WRITTEN TASK:
Can you give every nonblank line of the data below as a Markdown table, with a running row number under "Row" and the line itself under "Line"?

EXERCISE MATERIALS:
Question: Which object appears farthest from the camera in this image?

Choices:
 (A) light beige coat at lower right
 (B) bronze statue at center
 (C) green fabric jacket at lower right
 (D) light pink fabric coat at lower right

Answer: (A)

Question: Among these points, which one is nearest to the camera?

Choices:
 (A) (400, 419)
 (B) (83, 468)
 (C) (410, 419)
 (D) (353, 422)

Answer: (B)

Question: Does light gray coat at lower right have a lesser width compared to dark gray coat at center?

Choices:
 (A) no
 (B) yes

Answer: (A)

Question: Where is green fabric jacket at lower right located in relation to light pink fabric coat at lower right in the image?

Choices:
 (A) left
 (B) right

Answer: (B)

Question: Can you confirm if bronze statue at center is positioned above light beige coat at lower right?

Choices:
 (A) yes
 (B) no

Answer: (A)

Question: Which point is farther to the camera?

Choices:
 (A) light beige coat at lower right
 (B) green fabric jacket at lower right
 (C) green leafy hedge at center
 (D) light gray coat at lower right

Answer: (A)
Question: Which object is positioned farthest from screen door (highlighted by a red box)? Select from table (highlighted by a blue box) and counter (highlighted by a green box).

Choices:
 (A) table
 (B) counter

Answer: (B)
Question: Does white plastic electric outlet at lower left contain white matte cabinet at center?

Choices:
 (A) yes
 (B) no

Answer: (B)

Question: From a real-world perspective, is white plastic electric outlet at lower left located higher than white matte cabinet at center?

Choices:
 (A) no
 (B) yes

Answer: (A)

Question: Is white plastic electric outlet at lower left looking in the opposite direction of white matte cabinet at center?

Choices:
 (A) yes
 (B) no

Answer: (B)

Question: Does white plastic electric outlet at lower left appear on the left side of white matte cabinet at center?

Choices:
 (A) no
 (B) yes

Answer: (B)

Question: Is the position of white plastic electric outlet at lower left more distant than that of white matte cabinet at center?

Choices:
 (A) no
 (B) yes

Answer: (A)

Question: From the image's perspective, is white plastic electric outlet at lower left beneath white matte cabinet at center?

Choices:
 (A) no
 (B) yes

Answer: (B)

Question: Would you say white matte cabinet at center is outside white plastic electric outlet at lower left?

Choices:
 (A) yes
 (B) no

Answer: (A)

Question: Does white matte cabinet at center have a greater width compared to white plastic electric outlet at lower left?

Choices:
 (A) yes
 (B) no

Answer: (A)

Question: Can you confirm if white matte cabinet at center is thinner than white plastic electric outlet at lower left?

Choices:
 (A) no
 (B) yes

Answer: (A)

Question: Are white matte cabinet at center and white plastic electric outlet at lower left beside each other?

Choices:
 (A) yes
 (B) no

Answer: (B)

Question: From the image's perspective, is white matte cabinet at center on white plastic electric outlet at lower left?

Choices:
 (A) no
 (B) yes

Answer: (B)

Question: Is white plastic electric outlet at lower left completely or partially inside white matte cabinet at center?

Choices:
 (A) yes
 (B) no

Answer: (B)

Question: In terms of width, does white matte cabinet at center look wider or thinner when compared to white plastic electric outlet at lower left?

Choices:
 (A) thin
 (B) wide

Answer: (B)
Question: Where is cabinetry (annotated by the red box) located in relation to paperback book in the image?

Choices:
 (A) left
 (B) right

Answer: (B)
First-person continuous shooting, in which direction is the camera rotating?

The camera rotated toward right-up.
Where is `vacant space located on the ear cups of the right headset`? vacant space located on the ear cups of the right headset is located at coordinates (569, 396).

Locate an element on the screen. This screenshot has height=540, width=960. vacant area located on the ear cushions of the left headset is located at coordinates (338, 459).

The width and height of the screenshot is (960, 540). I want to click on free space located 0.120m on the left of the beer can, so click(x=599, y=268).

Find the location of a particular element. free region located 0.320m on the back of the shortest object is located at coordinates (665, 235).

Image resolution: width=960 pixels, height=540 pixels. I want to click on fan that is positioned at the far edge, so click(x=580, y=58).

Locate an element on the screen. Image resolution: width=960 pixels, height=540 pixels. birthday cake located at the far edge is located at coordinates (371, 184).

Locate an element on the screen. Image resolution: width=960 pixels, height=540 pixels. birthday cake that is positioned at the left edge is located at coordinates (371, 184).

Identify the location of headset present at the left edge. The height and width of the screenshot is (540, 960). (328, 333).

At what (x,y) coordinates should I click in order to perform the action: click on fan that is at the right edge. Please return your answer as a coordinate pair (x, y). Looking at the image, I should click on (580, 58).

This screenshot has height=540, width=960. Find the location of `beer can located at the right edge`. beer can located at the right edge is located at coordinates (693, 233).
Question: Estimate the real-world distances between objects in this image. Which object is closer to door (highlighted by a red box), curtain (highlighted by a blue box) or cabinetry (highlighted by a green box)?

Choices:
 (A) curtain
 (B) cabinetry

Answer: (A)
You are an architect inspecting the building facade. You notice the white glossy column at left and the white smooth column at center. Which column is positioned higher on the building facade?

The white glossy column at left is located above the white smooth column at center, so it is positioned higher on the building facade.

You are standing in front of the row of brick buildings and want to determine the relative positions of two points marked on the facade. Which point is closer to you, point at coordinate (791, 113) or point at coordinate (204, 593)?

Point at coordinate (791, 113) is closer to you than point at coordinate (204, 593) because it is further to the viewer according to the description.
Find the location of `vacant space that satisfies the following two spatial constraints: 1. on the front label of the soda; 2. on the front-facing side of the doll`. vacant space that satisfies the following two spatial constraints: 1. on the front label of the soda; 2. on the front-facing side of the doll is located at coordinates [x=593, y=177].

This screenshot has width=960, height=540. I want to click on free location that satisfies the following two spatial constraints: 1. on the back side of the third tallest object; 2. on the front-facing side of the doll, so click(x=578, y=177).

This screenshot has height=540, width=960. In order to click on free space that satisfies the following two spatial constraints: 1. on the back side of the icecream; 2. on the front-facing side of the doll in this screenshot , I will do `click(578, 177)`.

RESULT BELOW:
| Row | Line |
|---|---|
| 1 | Question: Which object appears farthest from the camera in this image? |
| 2 | Choices: |
| 3 |  (A) light beige coat at lower right |
| 4 |  (B) bronze statue at center |
| 5 |  (C) green fabric jacket at lower right |
| 6 |  (D) light pink fabric coat at lower right |
| 7 | Answer: (A) |
| 8 | Question: Among these points, which one is nearest to the camera? |
| 9 | Choices: |
| 10 |  (A) (400, 419) |
| 11 |  (B) (83, 468) |
| 12 |  (C) (410, 419) |
| 13 |  (D) (353, 422) |
| 14 | Answer: (B) |
| 15 | Question: Does light gray coat at lower right have a lesser width compared to dark gray coat at center? |
| 16 | Choices: |
| 17 |  (A) no |
| 18 |  (B) yes |
| 19 | Answer: (A) |
| 20 | Question: Where is green fabric jacket at lower right located in relation to light pink fabric coat at lower right in the image? |
| 21 | Choices: |
| 22 |  (A) left |
| 23 |  (B) right |
| 24 | Answer: (B) |
| 25 | Question: Can you confirm if bronze statue at center is positioned above light beige coat at lower right? |
| 26 | Choices: |
| 27 |  (A) yes |
| 28 |  (B) no |
| 29 | Answer: (A) |
| 30 | Question: Which point is farther to the camera? |
| 31 | Choices: |
| 32 |  (A) light beige coat at lower right |
| 33 |  (B) green fabric jacket at lower right |
| 34 |  (C) green leafy hedge at center |
| 35 |  (D) light gray coat at lower right |
| 36 | Answer: (A) |
| 37 | Question: Which object is positioned farthest from screen door (highlighted by a red box)? Select from table (highlighted by a blue box) and counter (highlighted by a green box). |
| 38 | Choices: |
| 39 |  (A) table |
| 40 |  (B) counter |
| 41 | Answer: (B) |
| 42 | Question: Does white plastic electric outlet at lower left contain white matte cabinet at center? |
| 43 | Choices: |
| 44 |  (A) yes |
| 45 |  (B) no |
| 46 | Answer: (B) |
| 47 | Question: From a real-world perspective, is white plastic electric outlet at lower left located higher than white matte cabinet at center? |
| 48 | Choices: |
| 49 |  (A) no |
| 50 |  (B) yes |
| 51 | Answer: (A) |
| 52 | Question: Is white plastic electric outlet at lower left looking in the opposite direction of white matte cabinet at center? |
| 53 | Choices: |
| 54 |  (A) yes |
| 55 |  (B) no |
| 56 | Answer: (B) |
| 57 | Question: Does white plastic electric outlet at lower left appear on the left side of white matte cabinet at center? |
| 58 | Choices: |
| 59 |  (A) no |
| 60 |  (B) yes |
| 61 | Answer: (B) |
| 62 | Question: Is the position of white plastic electric outlet at lower left more distant than that of white matte cabinet at center? |
| 63 | Choices: |
| 64 |  (A) no |
| 65 |  (B) yes |
| 66 | Answer: (A) |
| 67 | Question: From the image's perspective, is white plastic electric outlet at lower left beneath white matte cabinet at center? |
| 68 | Choices: |
| 69 |  (A) no |
| 70 |  (B) yes |
| 71 | Answer: (B) |
| 72 | Question: Would you say white matte cabinet at center is outside white plastic electric outlet at lower left? |
| 73 | Choices: |
| 74 |  (A) yes |
| 75 |  (B) no |
| 76 | Answer: (A) |
| 77 | Question: Does white matte cabinet at center have a greater width compared to white plastic electric outlet at lower left? |
| 78 | Choices: |
| 79 |  (A) yes |
| 80 |  (B) no |
| 81 | Answer: (A) |
| 82 | Question: Can you confirm if white matte cabinet at center is thinner than white plastic electric outlet at lower left? |
| 83 | Choices: |
| 84 |  (A) no |
| 85 |  (B) yes |
| 86 | Answer: (A) |
| 87 | Question: Are white matte cabinet at center and white plastic electric outlet at lower left beside each other? |
| 88 | Choices: |
| 89 |  (A) yes |
| 90 |  (B) no |
| 91 | Answer: (B) |
| 92 | Question: From the image's perspective, is white matte cabinet at center on white plastic electric outlet at lower left? |
| 93 | Choices: |
| 94 |  (A) no |
| 95 |  (B) yes |
| 96 | Answer: (B) |
| 97 | Question: Is white plastic electric outlet at lower left completely or partially inside white matte cabinet at center? |
| 98 | Choices: |
| 99 |  (A) yes |
| 100 |  (B) no |
| 101 | Answer: (B) |
| 102 | Question: In terms of width, does white matte cabinet at center look wider or thinner when compared to white plastic electric outlet at lower left? |
| 103 | Choices: |
| 104 |  (A) thin |
| 105 |  (B) wide |
| 106 | Answer: (B) |
| 107 | Question: Where is cabinetry (annotated by the red box) located in relation to paperback book in the image? |
| 108 | Choices: |
| 109 |  (A) left |
| 110 |  (B) right |
| 111 | Answer: (B) |
| 112 | First-person continuous shooting, in which direction is the camera rotating? |
| 113 | The camera rotated toward right-up. |
| 114 | Where is `vacant space located on the ear cups of the right headset`? vacant space located on the ear cups of the right headset is located at coordinates (569, 396). |
| 115 | Locate an element on the screen. This screenshot has height=540, width=960. vacant area located on the ear cushions of the left headset is located at coordinates (338, 459). |
| 116 | The width and height of the screenshot is (960, 540). I want to click on free space located 0.120m on the left of the beer can, so click(x=599, y=268). |
| 117 | Find the location of a particular element. free region located 0.320m on the back of the shortest object is located at coordinates (665, 235). |
| 118 | Image resolution: width=960 pixels, height=540 pixels. I want to click on fan that is positioned at the far edge, so click(x=580, y=58). |
| 119 | Locate an element on the screen. Image resolution: width=960 pixels, height=540 pixels. birthday cake located at the far edge is located at coordinates (371, 184). |
| 120 | Locate an element on the screen. Image resolution: width=960 pixels, height=540 pixels. birthday cake that is positioned at the left edge is located at coordinates (371, 184). |
| 121 | Identify the location of headset present at the left edge. The height and width of the screenshot is (540, 960). (328, 333). |
| 122 | At what (x,y) coordinates should I click in order to perform the action: click on fan that is at the right edge. Please return your answer as a coordinate pair (x, y). Looking at the image, I should click on (580, 58). |
| 123 | This screenshot has height=540, width=960. Find the location of `beer can located at the right edge`. beer can located at the right edge is located at coordinates (693, 233). |
| 124 | Question: Estimate the real-world distances between objects in this image. Which object is closer to door (highlighted by a red box), curtain (highlighted by a blue box) or cabinetry (highlighted by a green box)? |
| 125 | Choices: |
| 126 |  (A) curtain |
| 127 |  (B) cabinetry |
| 128 | Answer: (A) |
| 129 | You are an architect inspecting the building facade. You notice the white glossy column at left and the white smooth column at center. Which column is positioned higher on the building facade? |
| 130 | The white glossy column at left is located above the white smooth column at center, so it is positioned higher on the building facade. |
| 131 | You are standing in front of the row of brick buildings and want to determine the relative positions of two points marked on the facade. Which point is closer to you, point at coordinate (791, 113) or point at coordinate (204, 593)? |
| 132 | Point at coordinate (791, 113) is closer to you than point at coordinate (204, 593) because it is further to the viewer according to the description. |
| 133 | Find the location of `vacant space that satisfies the following two spatial constraints: 1. on the front label of the soda; 2. on the front-facing side of the doll`. vacant space that satisfies the following two spatial constraints: 1. on the front label of the soda; 2. on the front-facing side of the doll is located at coordinates [x=593, y=177]. |
| 134 | This screenshot has width=960, height=540. I want to click on free location that satisfies the following two spatial constraints: 1. on the back side of the third tallest object; 2. on the front-facing side of the doll, so click(x=578, y=177). |
| 135 | This screenshot has height=540, width=960. In order to click on free space that satisfies the following two spatial constraints: 1. on the back side of the icecream; 2. on the front-facing side of the doll in this screenshot , I will do `click(578, 177)`. |